> About this task
Search the entries below for the word "none" and copy each line that has it.

> Data to use
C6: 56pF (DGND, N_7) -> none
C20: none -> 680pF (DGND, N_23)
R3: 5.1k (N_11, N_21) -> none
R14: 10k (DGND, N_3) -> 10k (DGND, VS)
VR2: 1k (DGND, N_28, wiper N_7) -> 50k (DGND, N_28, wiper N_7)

...

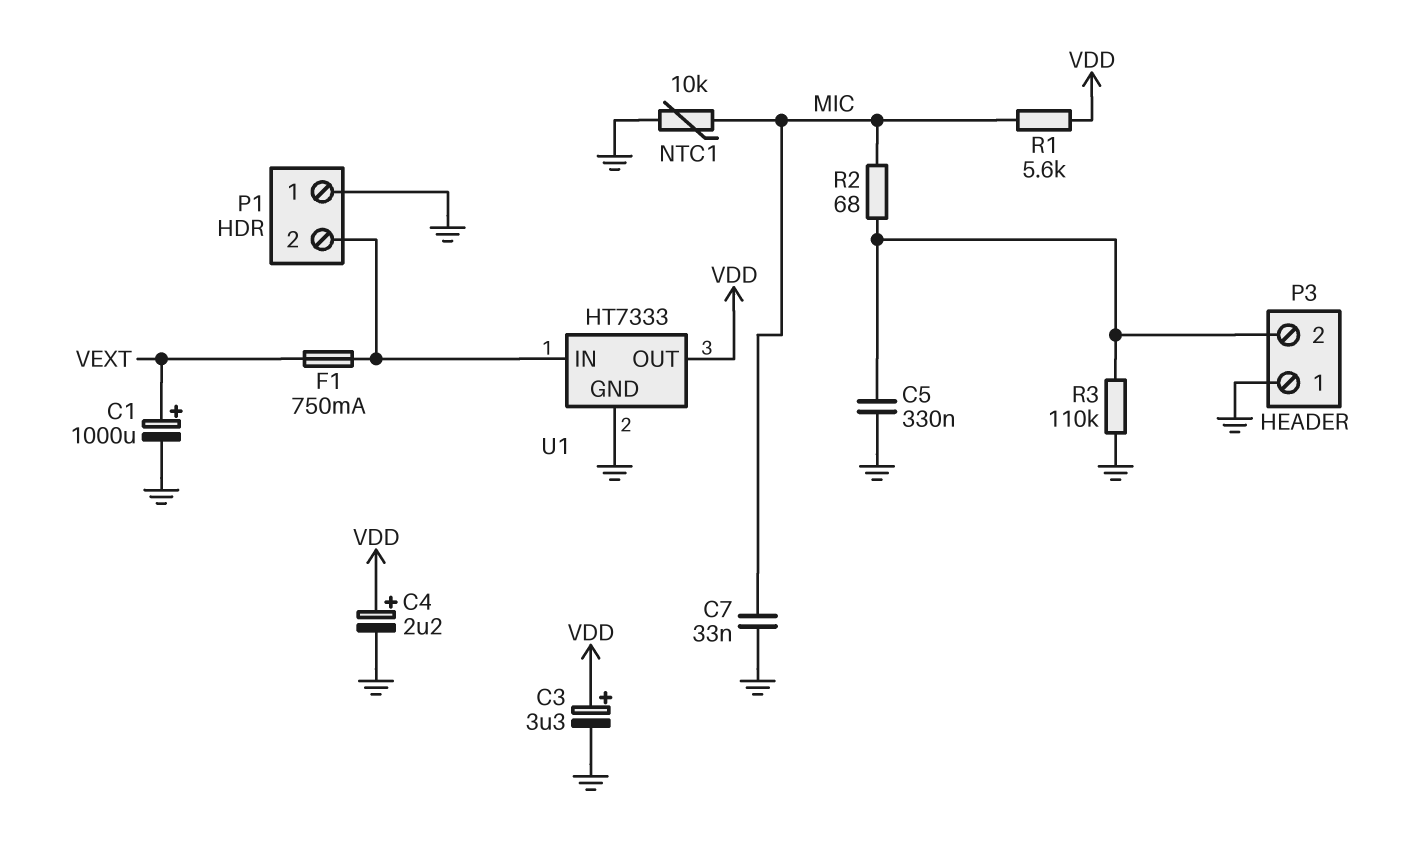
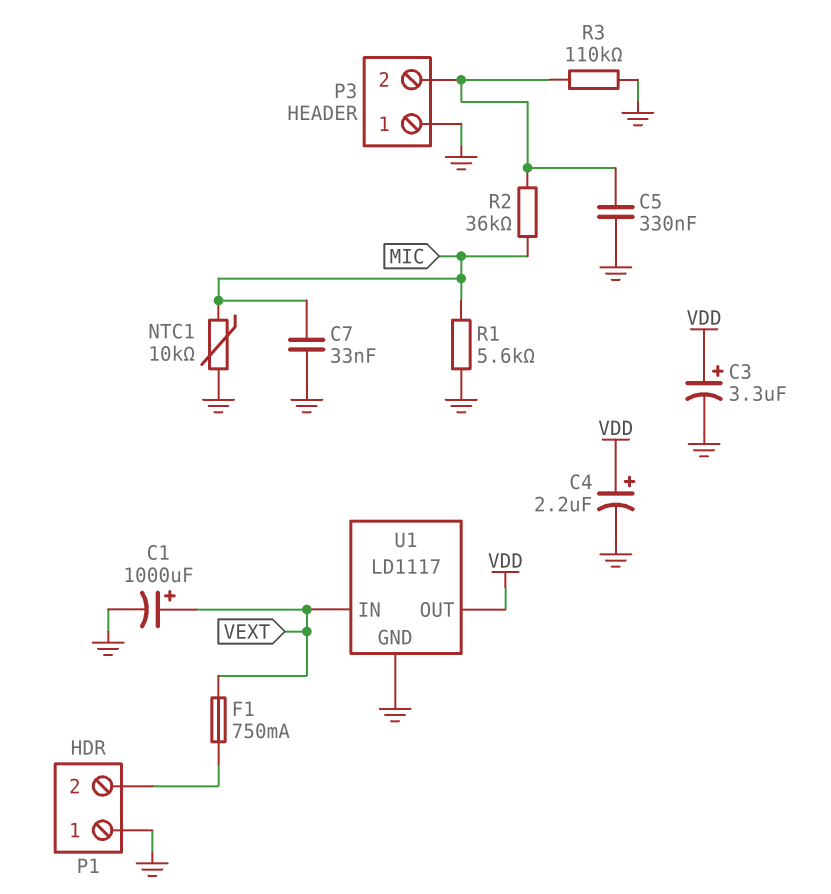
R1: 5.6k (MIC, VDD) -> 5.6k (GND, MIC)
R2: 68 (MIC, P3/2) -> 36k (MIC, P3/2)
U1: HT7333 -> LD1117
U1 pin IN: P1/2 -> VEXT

---

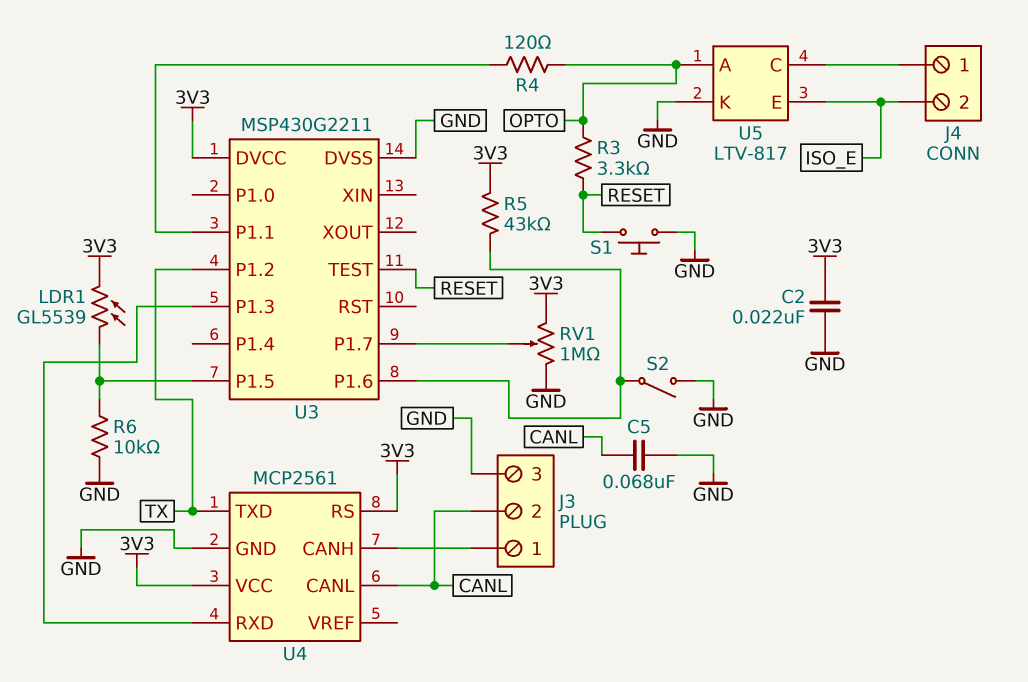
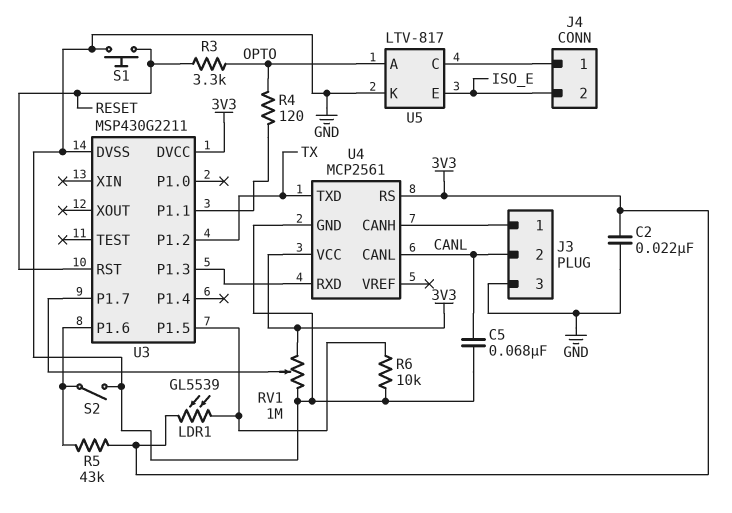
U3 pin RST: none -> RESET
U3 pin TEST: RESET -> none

> Response area
C6: 56pF (DGND, N_7) -> none
C20: none -> 680pF (DGND, N_23)
R3: 5.1k (N_11, N_21) -> none
U3 pin RST: none -> RESET
U3 pin TEST: RESET -> none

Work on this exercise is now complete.